**** Record set
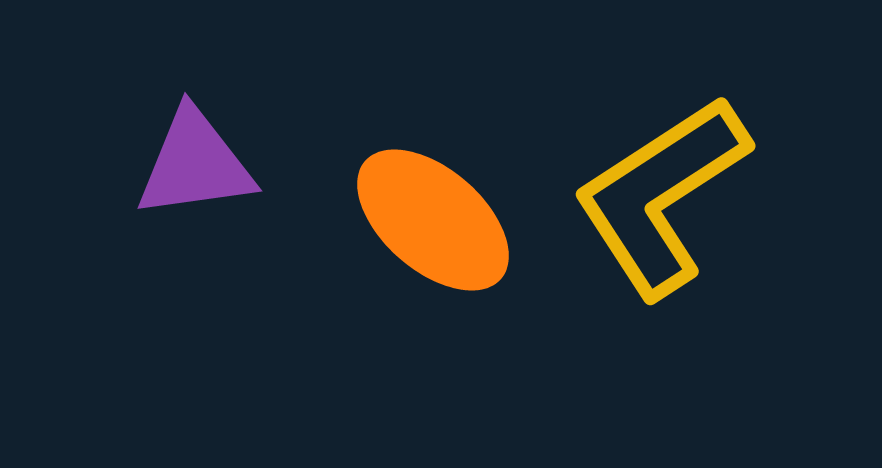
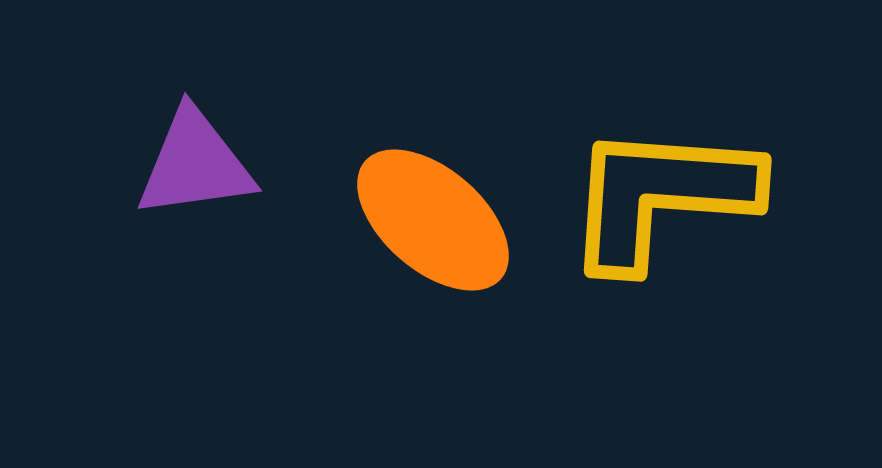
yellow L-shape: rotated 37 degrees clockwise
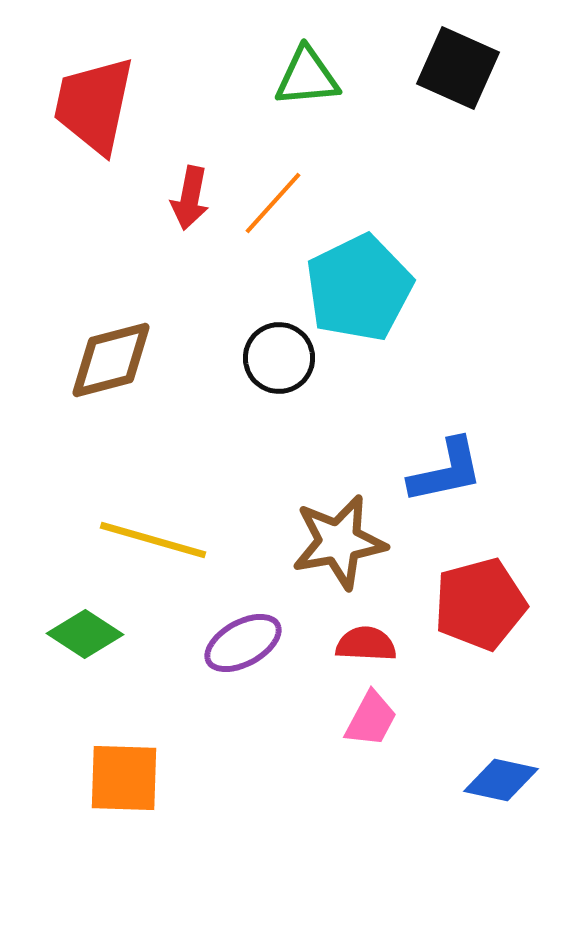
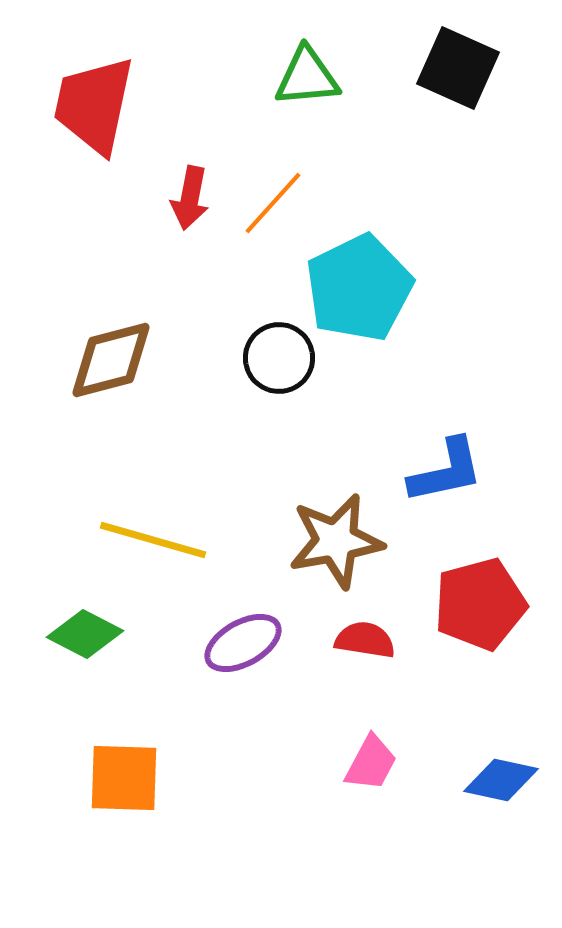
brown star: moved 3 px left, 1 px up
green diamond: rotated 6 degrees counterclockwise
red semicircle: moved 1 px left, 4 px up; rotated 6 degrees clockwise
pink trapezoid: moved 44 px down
********
### Required work
In the records above, find every line with the word "rotated" and copy it.

### Exercise answer
yellow L-shape: rotated 37 degrees clockwise
green diamond: rotated 6 degrees counterclockwise
red semicircle: moved 1 px left, 4 px up; rotated 6 degrees clockwise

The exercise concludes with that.